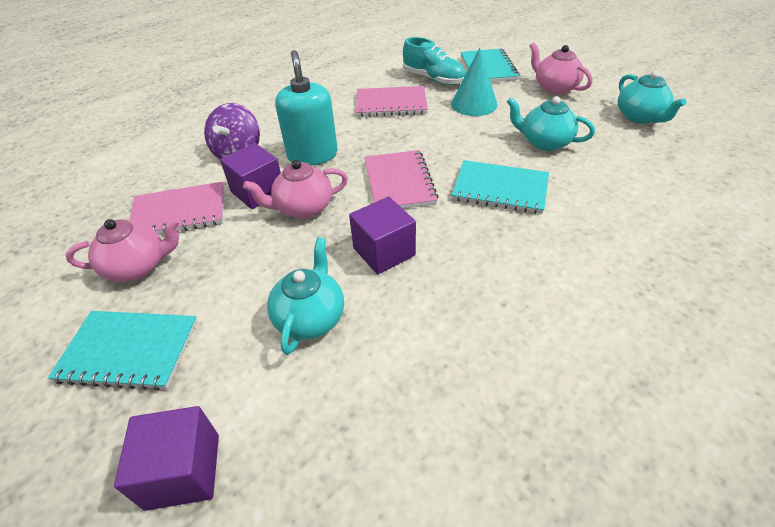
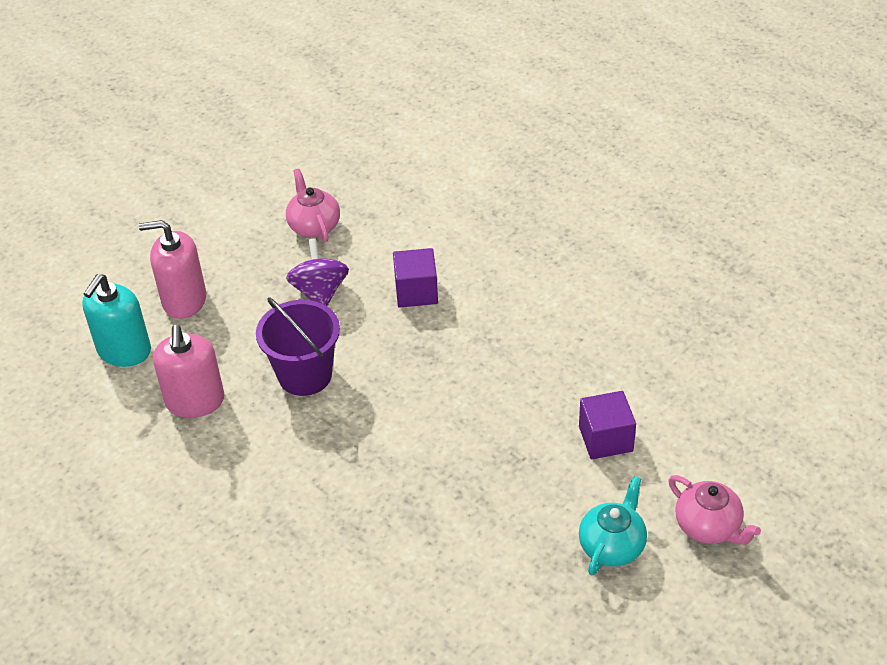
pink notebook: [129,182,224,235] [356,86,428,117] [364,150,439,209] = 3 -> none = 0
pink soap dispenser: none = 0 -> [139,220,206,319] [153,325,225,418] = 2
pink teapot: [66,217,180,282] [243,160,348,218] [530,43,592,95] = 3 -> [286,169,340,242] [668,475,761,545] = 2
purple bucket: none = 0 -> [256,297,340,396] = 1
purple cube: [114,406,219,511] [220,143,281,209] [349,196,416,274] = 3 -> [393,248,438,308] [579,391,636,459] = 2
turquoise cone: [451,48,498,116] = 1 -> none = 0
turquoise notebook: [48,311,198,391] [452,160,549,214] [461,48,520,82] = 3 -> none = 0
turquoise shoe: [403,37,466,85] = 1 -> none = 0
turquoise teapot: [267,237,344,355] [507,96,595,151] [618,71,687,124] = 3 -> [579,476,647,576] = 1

************

Some lines of the listing may include the string "pink". Tally them and report only the total.

3